THE TASK: Set down the line that contains "D5: diode (A" and every line after it to the end of the entries, exactly as they stand and nothing more.

RECORDS PROVIDED:
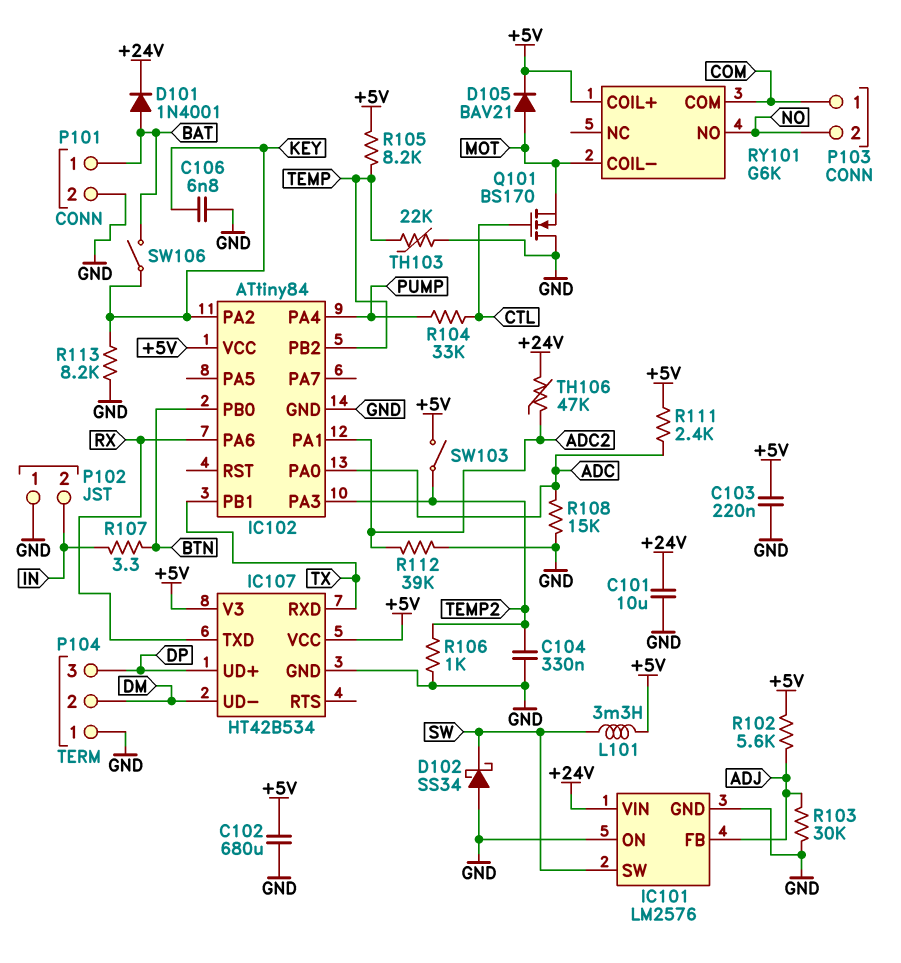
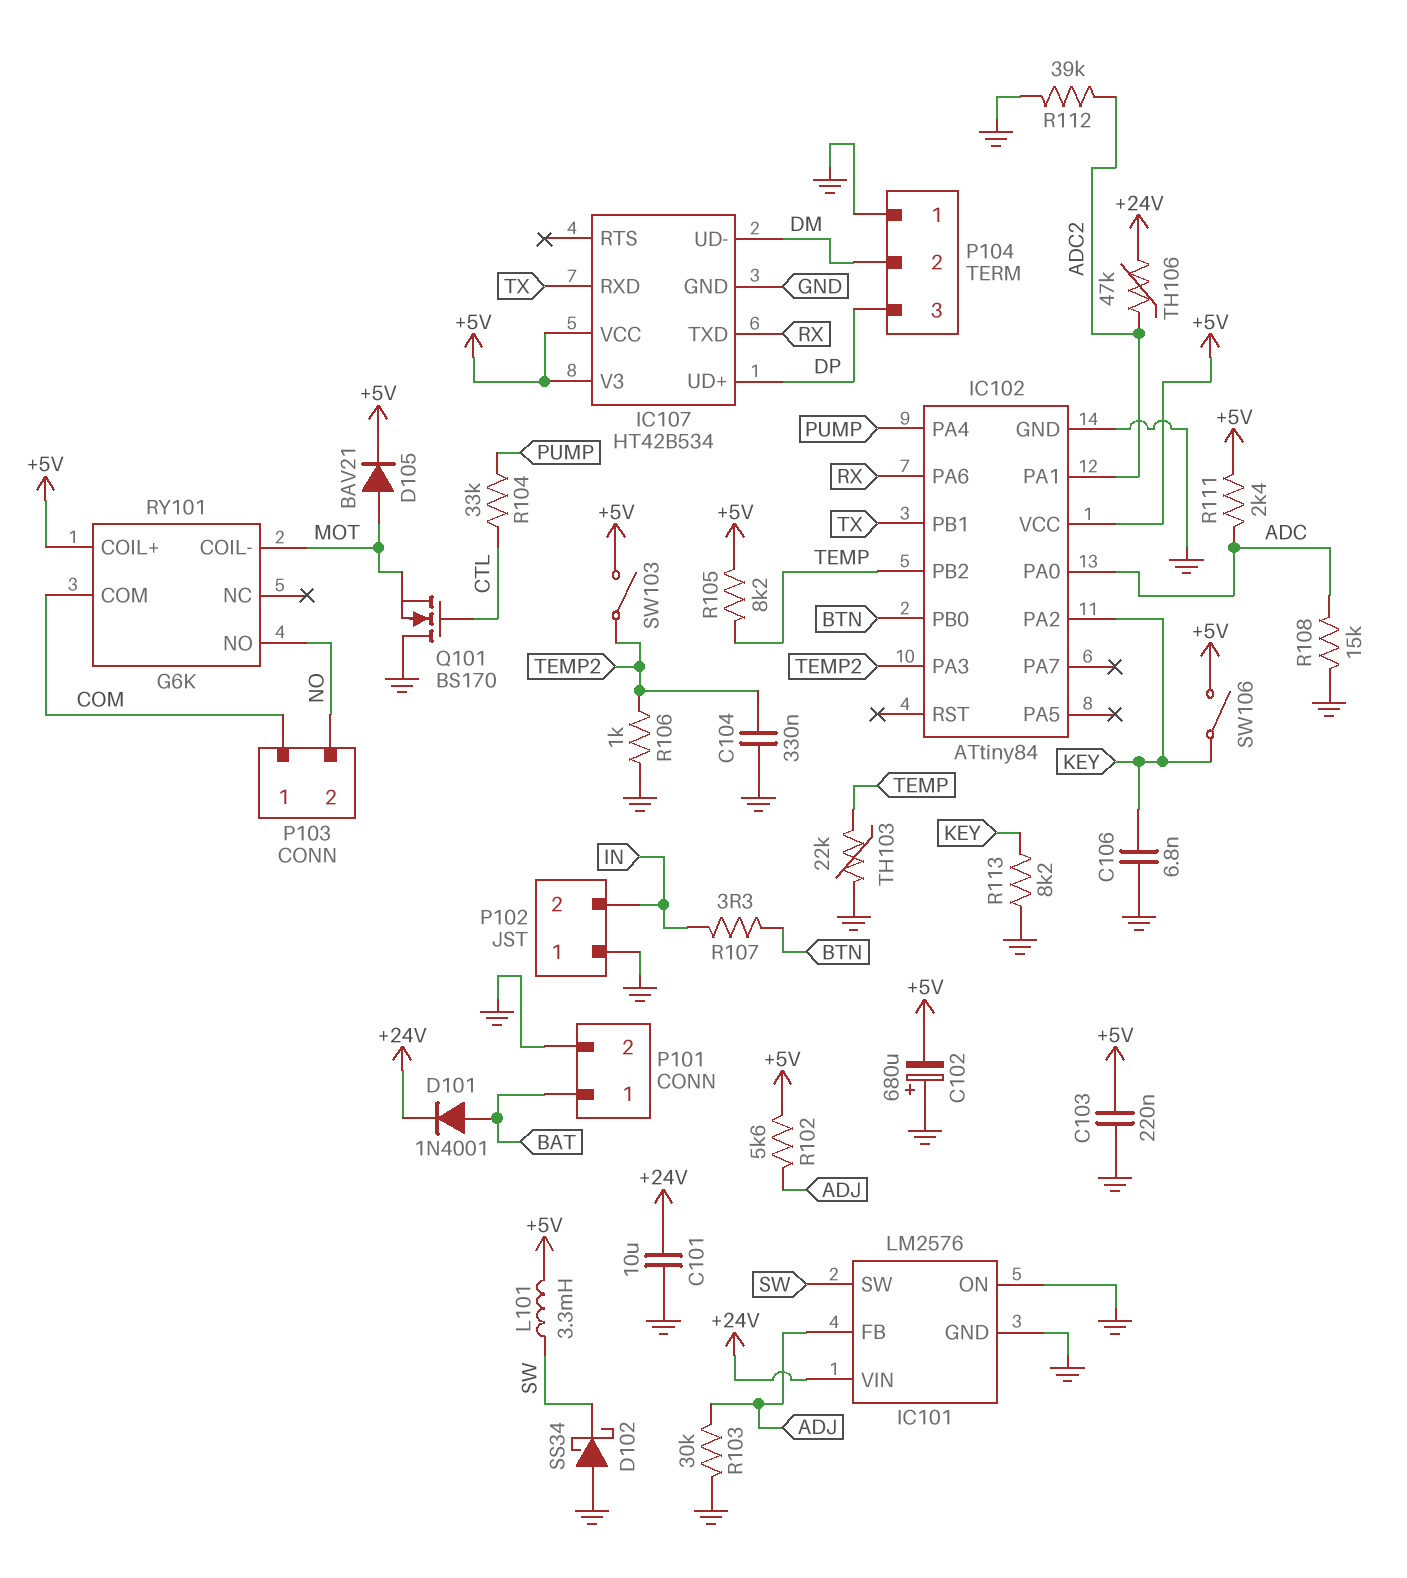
C102: 680uF (+5V, GND) -> 680uF (plus GND, minus +5V)
SW106: switch (BAT, KEY) -> switch (+5V, KEY)

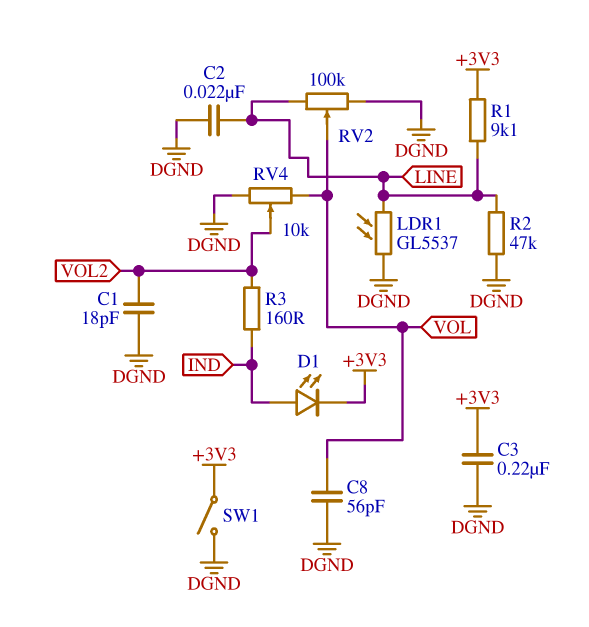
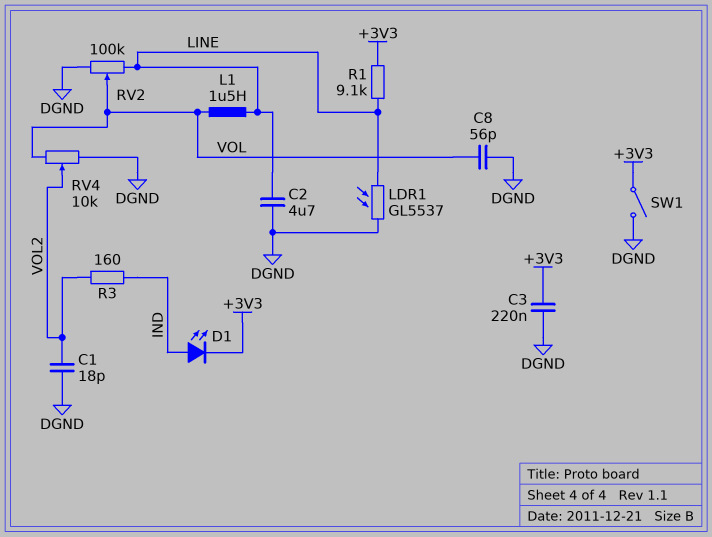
C2: 22nF (DGND, LINE) -> 4.7uF (DGND, LINE)
L1: none -> 1.5uH (LINE, VOL)
R2: 47k (DGND, LINE) -> none

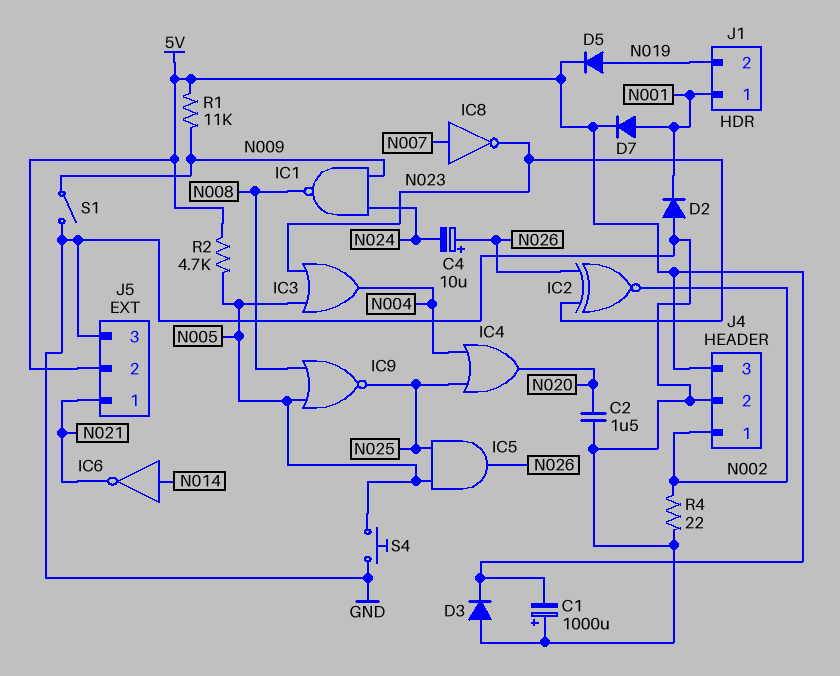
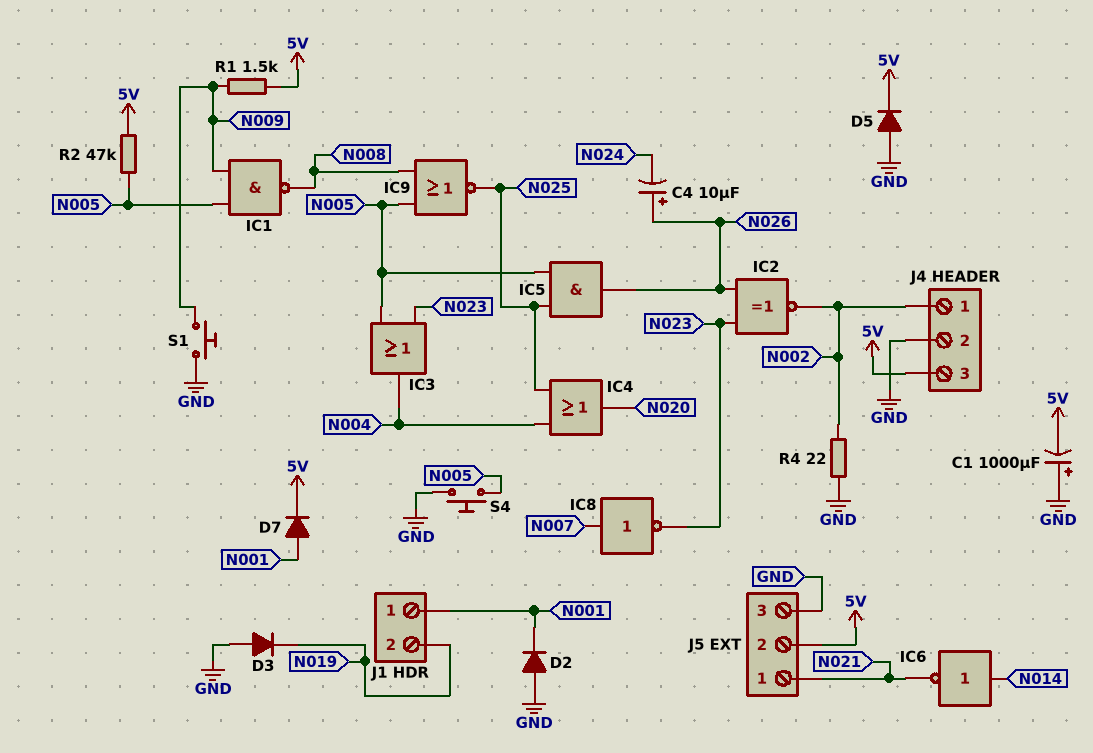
C2: 1.5uF (GND, N020) -> none
D3: diode (A GND, K 5V) -> diode (A GND, K N019)
D5: diode (A N019, K 5V) -> diode (A GND, K 5V)
IC1: NAND (in N009, in N024, out N008) -> NAND (in N005, in N009, out N008)
R1: 11k (5V, N009) -> 1.5k (5V, N009)
R2: 4.7k (5V, N005) -> 47k (5V, N005)
S1: switch (GND, N009) -> button (GND, N009)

TASK RESPONSE:
D5: diode (A N019, K 5V) -> diode (A GND, K 5V)
IC1: NAND (in N009, in N024, out N008) -> NAND (in N005, in N009, out N008)
R1: 11k (5V, N009) -> 1.5k (5V, N009)
R2: 4.7k (5V, N005) -> 47k (5V, N005)
S1: switch (GND, N009) -> button (GND, N009)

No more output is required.